Extract every line of text from the material below, keeping each one word for word, and leave the pictures out of your answer.

• SUPPLIED DATA
━━━━━━━━━━━━━━━━
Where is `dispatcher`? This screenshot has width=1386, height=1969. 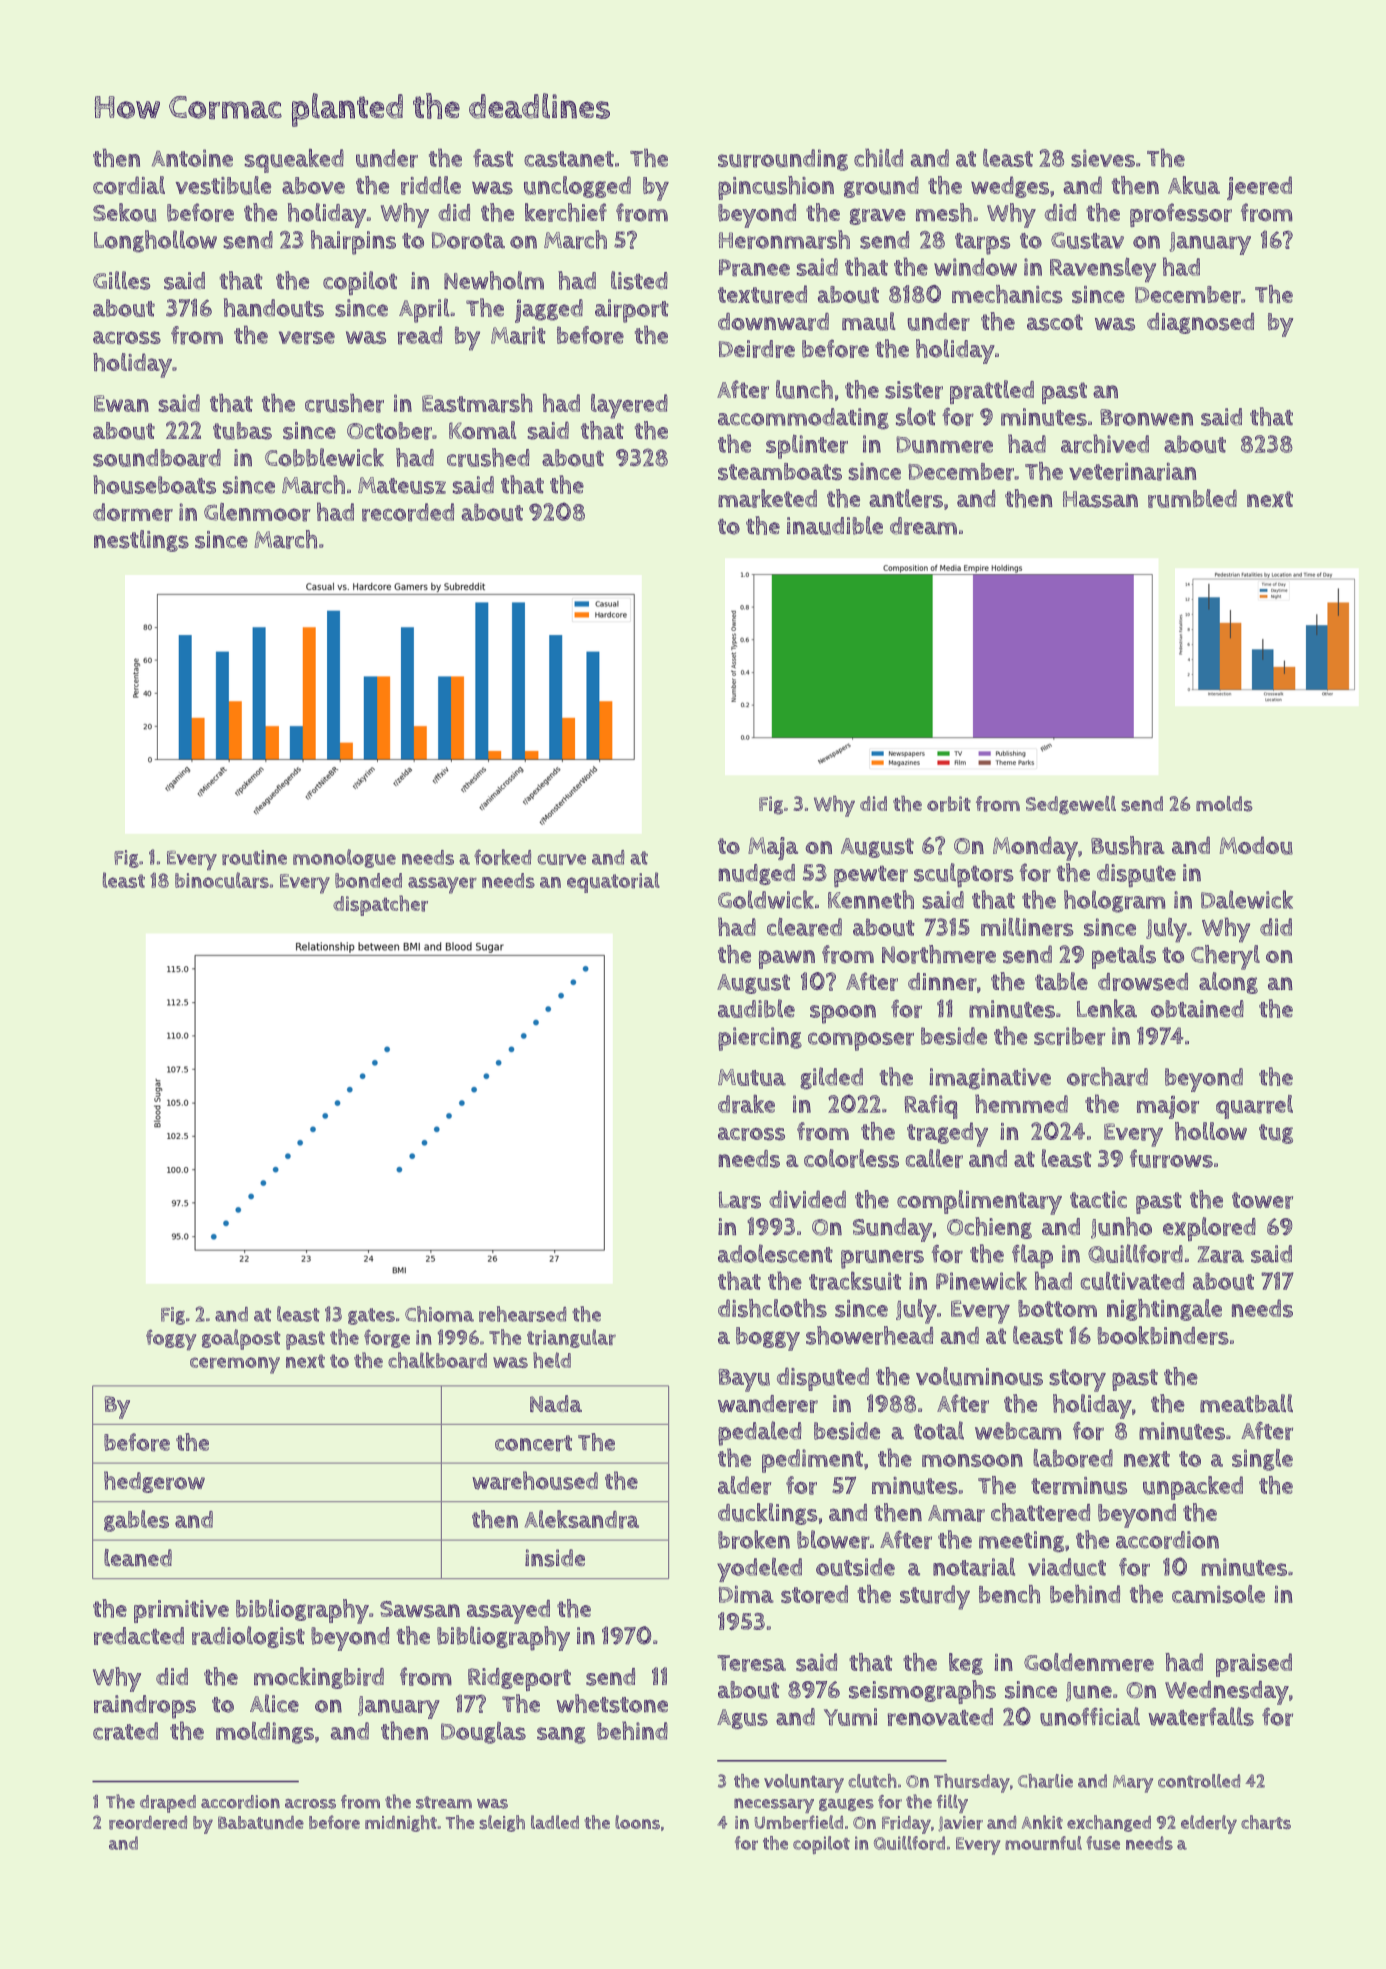
dispatcher is located at coordinates (380, 905).
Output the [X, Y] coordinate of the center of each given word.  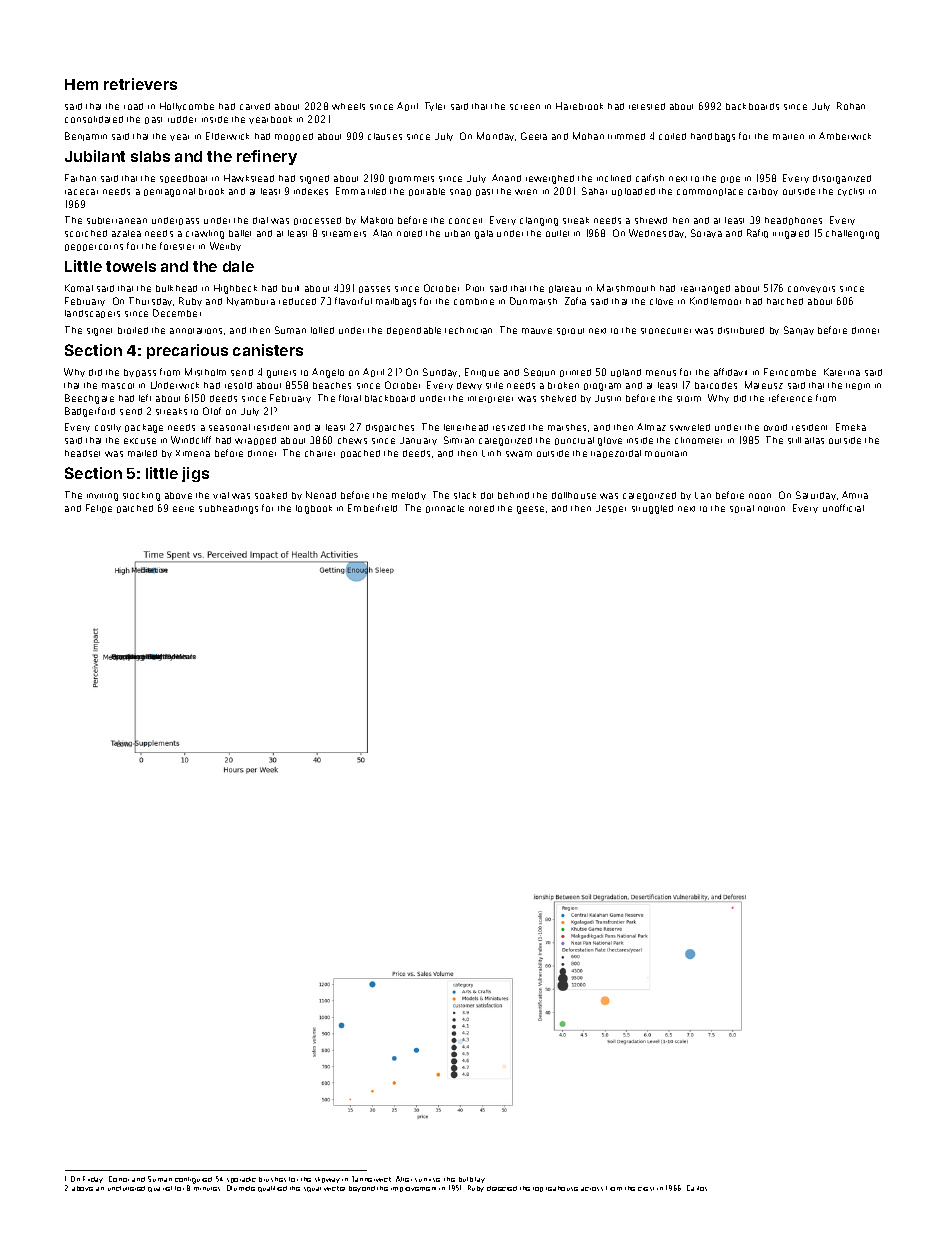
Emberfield [372, 508]
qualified [272, 1189]
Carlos [697, 1188]
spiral [742, 509]
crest [646, 1189]
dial [260, 220]
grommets [411, 180]
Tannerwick [371, 1179]
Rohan [851, 106]
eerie [183, 509]
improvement [413, 1189]
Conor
━━━━━━━━━━━━━━━━
• RESPONSE TO THE EXERCISE
Where is `dispatcher`? This screenshot has width=1386, height=1969. 
dispatcher is located at coordinates (380, 905).
Output the [X, Y] coordinate of the center of each given word.  
Emberfield [372, 508]
qualified [272, 1189]
Carlos [697, 1188]
spiral [742, 509]
crest [646, 1189]
dial [260, 220]
grommets [411, 180]
Tannerwick [371, 1179]
Rohan [851, 106]
eerie [183, 509]
improvement [413, 1189]
Conor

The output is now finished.